> _THE REQUEST_: Please show each line of the data below that contains the word "click", copying every such line in full.

> _SUPPLIED DATA_:
..............................

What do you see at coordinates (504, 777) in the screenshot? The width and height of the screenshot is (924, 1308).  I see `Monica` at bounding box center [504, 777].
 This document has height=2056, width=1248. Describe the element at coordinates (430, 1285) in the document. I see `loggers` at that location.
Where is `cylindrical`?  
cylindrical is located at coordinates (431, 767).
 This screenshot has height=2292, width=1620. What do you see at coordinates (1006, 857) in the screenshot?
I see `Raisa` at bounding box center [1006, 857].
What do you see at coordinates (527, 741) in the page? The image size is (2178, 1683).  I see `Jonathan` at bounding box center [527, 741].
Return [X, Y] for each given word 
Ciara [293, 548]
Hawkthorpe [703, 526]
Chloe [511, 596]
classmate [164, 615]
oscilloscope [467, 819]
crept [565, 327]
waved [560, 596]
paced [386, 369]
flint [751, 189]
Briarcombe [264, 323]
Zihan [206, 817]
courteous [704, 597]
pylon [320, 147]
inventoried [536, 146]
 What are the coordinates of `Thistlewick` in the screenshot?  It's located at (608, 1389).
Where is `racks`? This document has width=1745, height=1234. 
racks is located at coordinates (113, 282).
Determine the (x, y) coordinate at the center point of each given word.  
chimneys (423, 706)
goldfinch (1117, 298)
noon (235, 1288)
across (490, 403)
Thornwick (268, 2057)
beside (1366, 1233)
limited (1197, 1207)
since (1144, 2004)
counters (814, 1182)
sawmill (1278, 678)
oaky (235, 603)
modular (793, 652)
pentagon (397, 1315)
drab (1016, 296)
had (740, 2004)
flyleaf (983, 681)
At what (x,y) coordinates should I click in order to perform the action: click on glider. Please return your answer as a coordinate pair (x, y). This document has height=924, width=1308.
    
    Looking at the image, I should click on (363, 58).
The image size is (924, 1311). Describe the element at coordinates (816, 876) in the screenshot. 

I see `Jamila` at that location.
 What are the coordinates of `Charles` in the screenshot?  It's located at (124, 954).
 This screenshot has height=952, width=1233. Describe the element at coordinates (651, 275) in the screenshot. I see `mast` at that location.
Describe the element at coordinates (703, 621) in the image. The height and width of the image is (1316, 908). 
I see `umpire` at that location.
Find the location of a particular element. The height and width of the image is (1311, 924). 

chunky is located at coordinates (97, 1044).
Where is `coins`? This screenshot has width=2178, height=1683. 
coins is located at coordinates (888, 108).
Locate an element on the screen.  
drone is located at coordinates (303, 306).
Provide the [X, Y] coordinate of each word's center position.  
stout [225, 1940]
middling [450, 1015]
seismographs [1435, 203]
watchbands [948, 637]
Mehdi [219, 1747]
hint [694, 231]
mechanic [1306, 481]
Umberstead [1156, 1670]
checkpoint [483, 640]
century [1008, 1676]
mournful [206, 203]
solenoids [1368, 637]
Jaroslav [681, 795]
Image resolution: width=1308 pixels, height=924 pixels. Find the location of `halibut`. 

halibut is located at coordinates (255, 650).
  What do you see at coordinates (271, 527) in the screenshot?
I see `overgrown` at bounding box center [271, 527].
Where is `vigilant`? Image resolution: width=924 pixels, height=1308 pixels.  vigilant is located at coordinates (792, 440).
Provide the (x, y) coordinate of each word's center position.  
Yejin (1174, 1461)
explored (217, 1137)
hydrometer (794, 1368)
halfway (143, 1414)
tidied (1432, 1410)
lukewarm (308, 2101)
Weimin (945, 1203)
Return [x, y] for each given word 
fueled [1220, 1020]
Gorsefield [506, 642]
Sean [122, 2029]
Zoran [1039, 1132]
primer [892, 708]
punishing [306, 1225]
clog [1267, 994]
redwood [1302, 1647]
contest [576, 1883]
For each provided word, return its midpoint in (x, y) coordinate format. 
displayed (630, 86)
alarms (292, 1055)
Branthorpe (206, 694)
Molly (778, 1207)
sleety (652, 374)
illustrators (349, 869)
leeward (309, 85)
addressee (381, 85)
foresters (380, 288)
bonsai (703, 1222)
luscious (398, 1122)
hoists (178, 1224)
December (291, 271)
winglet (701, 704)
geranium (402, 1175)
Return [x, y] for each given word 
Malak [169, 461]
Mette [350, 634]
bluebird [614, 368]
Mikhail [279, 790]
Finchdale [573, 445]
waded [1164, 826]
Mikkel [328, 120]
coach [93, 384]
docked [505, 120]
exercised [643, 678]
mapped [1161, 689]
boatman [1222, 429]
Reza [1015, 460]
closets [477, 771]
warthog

..............................

> _TASK ANSWER_:
At what (x,y) coordinates should I click in order to perform the action: click on glider. Please return your answer as a coordinate pair (x, y). This document has height=924, width=1308.
    Looking at the image, I should click on (363, 58).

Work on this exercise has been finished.